:: SOURCE DATA

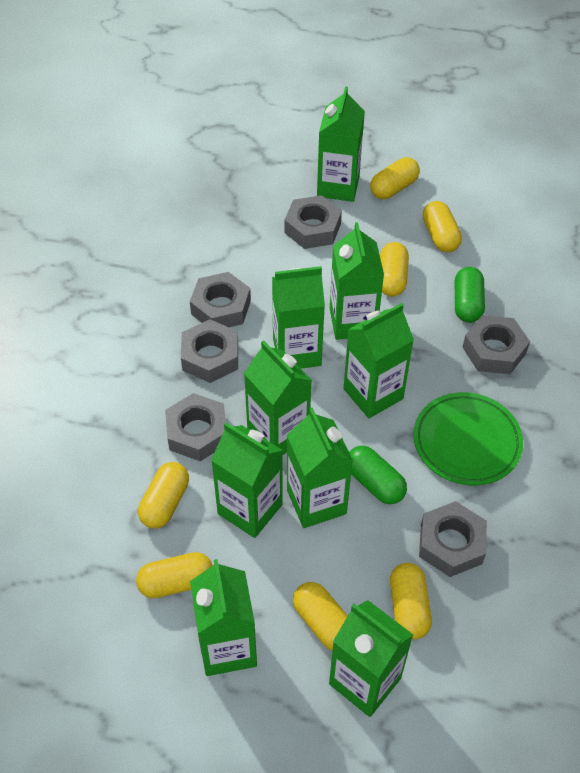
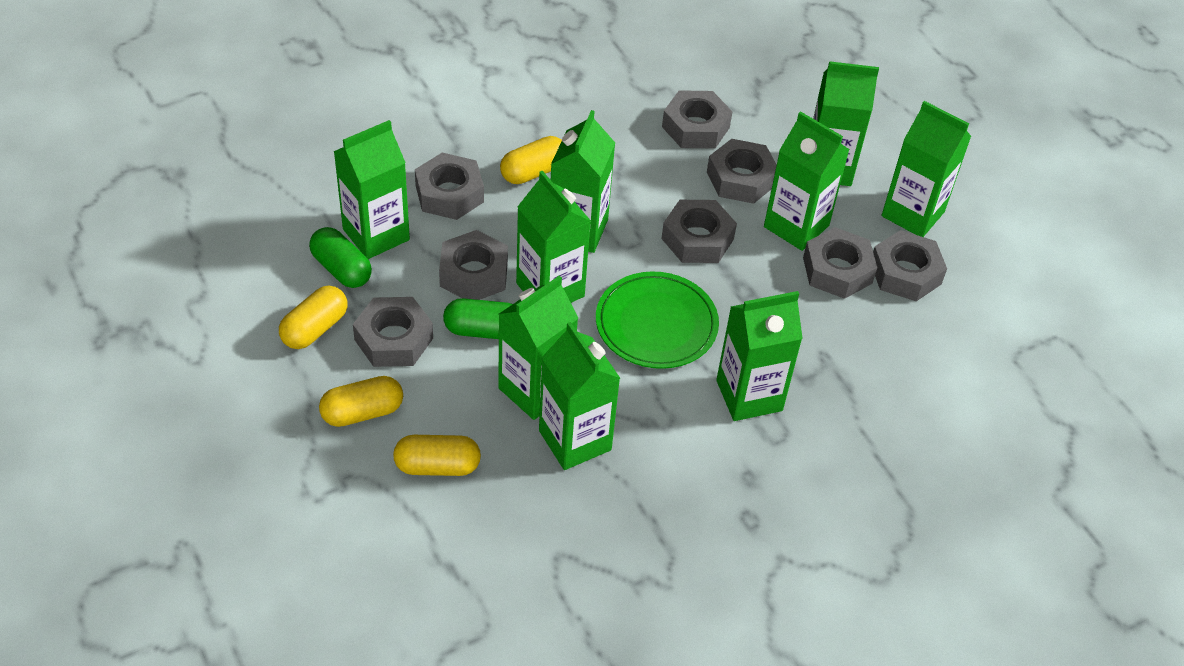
grey nut: 6 -> 8
yellow capsule: 7 -> 4

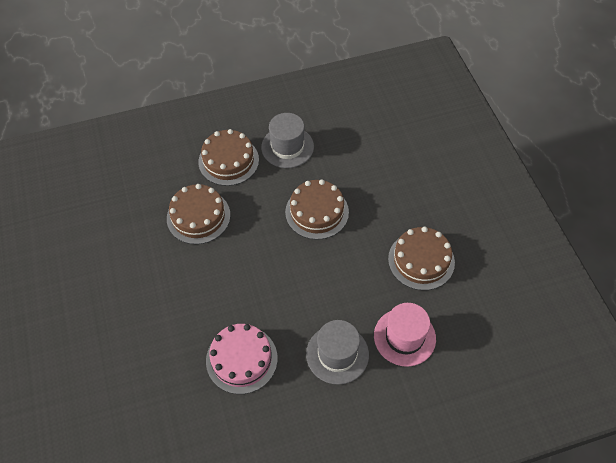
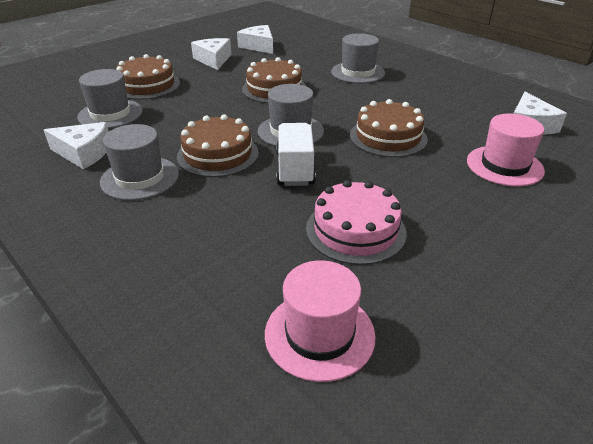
grey hat: 2 -> 4
pink hat: 1 -> 2
white cheese: 0 -> 4
white truck: 0 -> 1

::::

TASK DIRECTIONS – Would you please repeat the entries above verbatim, excluding each picture?

YOUR RESPONSE –
grey nut: 6 -> 8
yellow capsule: 7 -> 4

grey hat: 2 -> 4
pink hat: 1 -> 2
white cheese: 0 -> 4
white truck: 0 -> 1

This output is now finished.